- [THE DATA]:
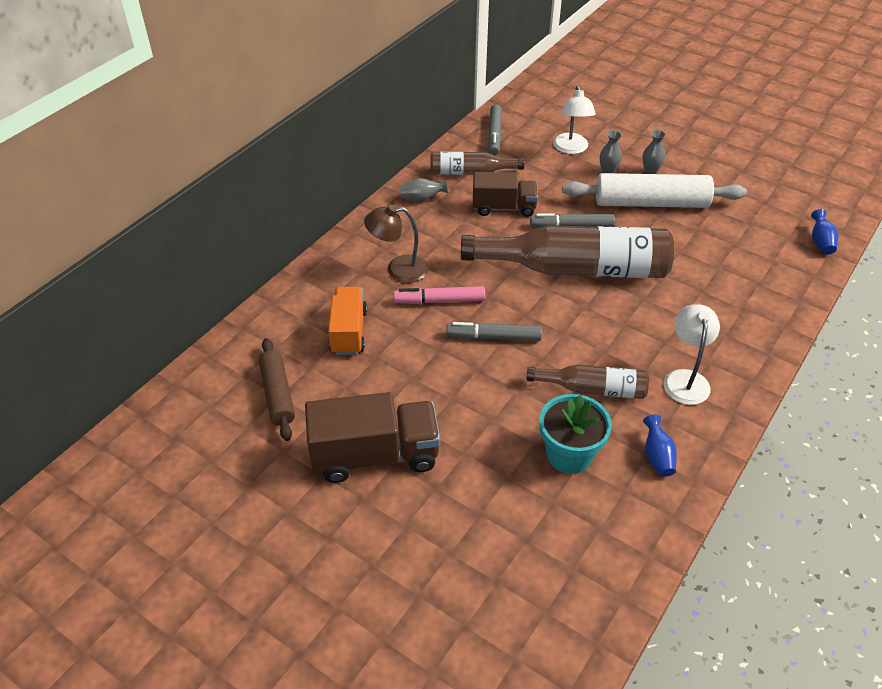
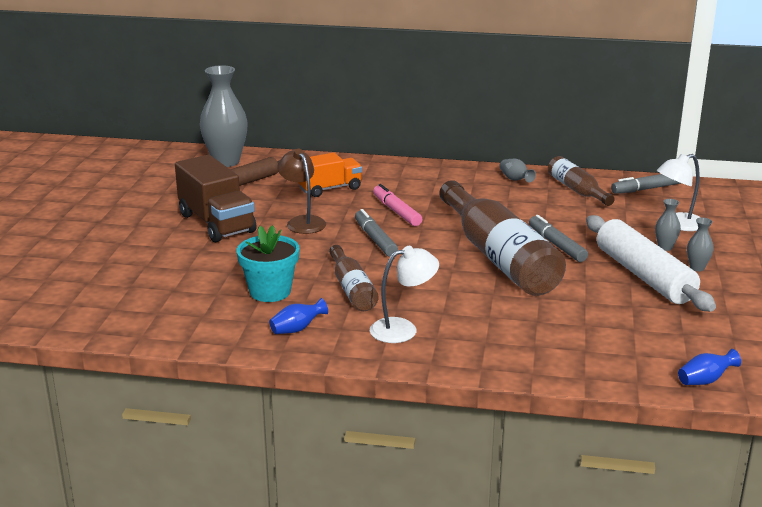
camera: 65 degrees right, 20 degrees down
(201, 399) = (226, 162): none -> grey vase
(398, 269) = (417, 190): brown lamp -> brown lamp (302, 222)
(504, 207) = (545, 212): brown truck -> none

- [TASK]: Your copy should hold each line above exactly and no pictures at all.

- [THE ANSWER]:
camera: 65 degrees right, 20 degrees down
(201, 399) = (226, 162): none -> grey vase
(398, 269) = (417, 190): brown lamp -> brown lamp (302, 222)
(504, 207) = (545, 212): brown truck -> none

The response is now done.